About this exercise —
Scan the data for lines with "purple" and report the count by itself.

Records for the exercise —
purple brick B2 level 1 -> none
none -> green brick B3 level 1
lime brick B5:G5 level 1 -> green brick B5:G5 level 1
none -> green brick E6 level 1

==

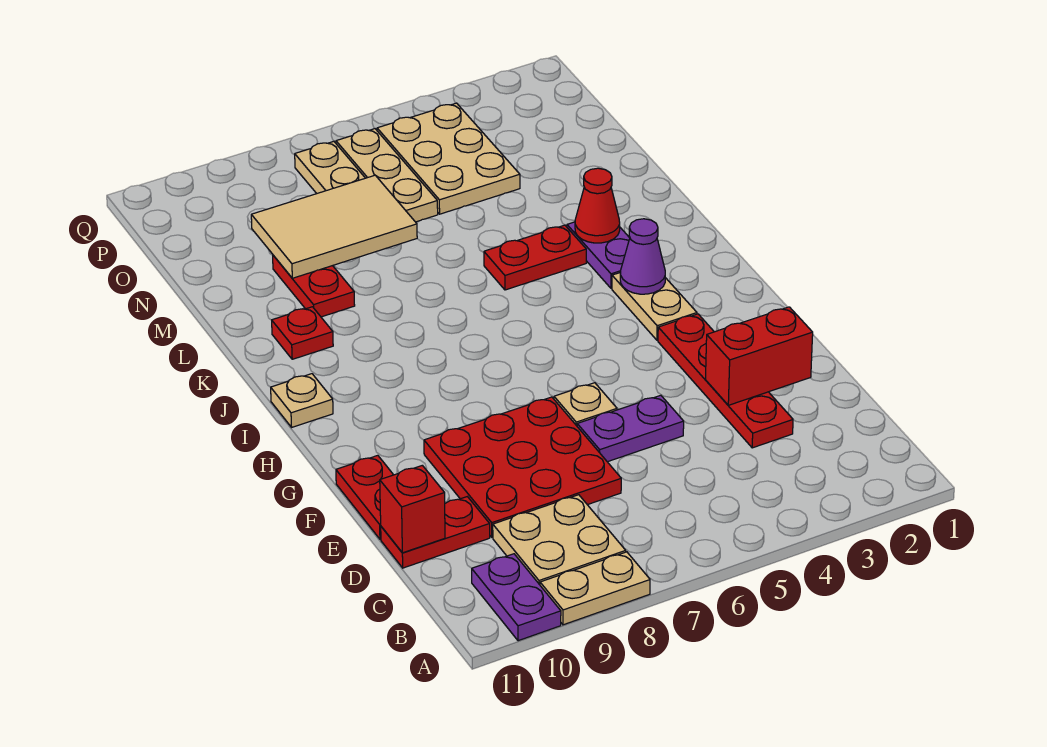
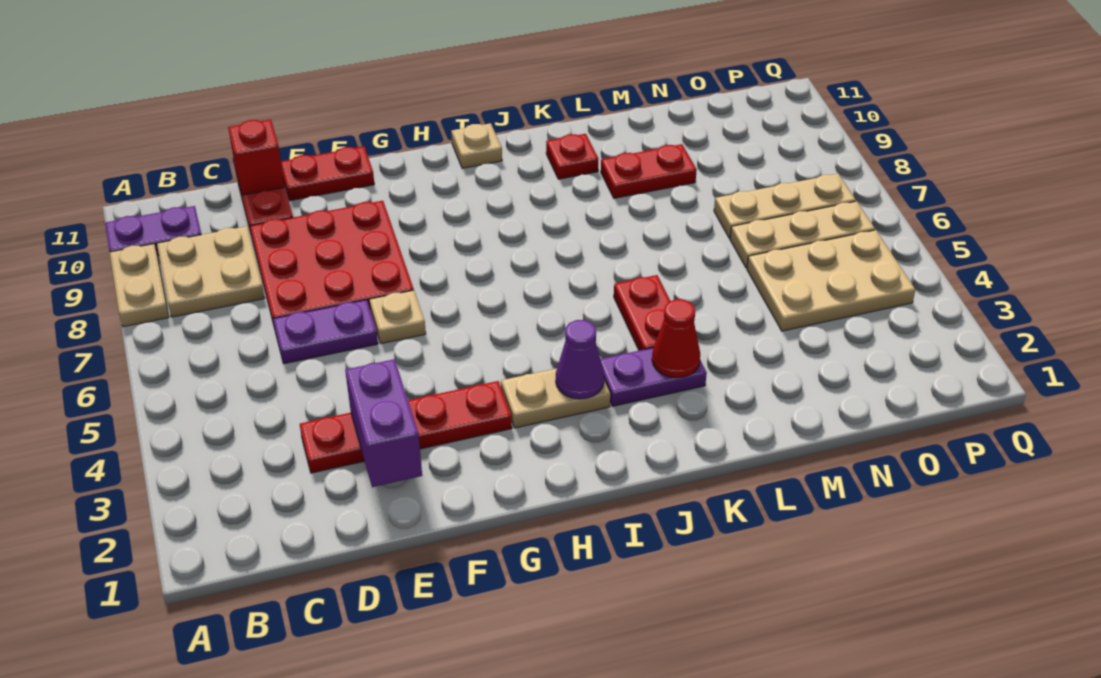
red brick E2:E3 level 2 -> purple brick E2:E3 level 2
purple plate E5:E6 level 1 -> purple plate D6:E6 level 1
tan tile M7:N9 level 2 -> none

---

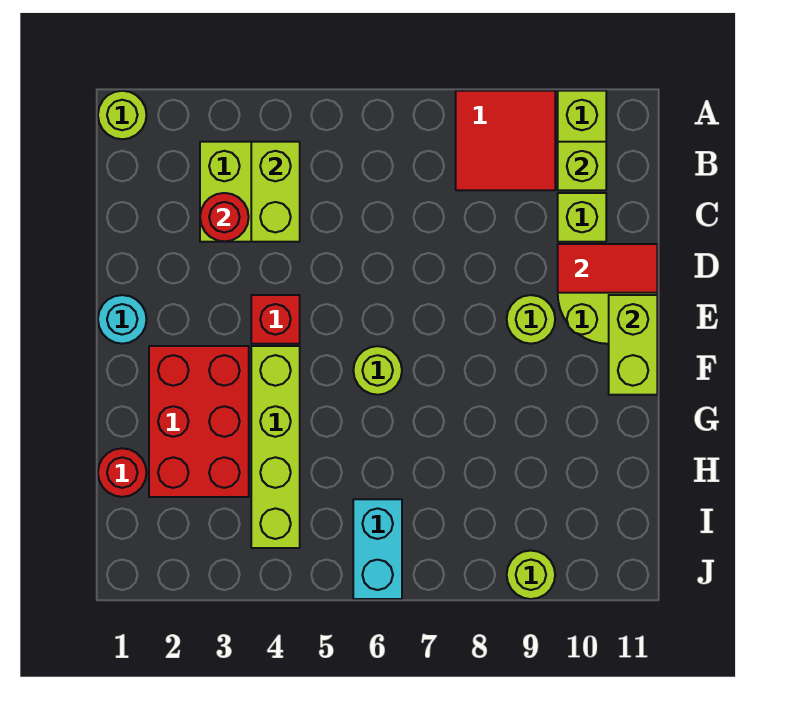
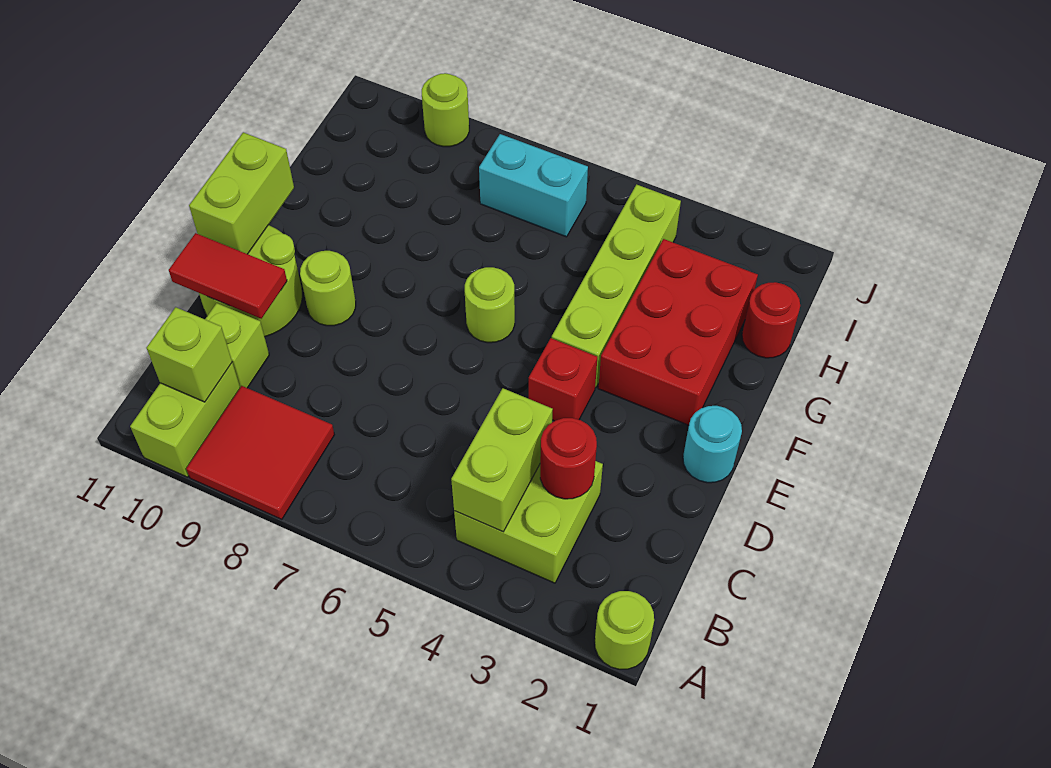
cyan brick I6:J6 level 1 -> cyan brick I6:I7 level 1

Solved problem —
3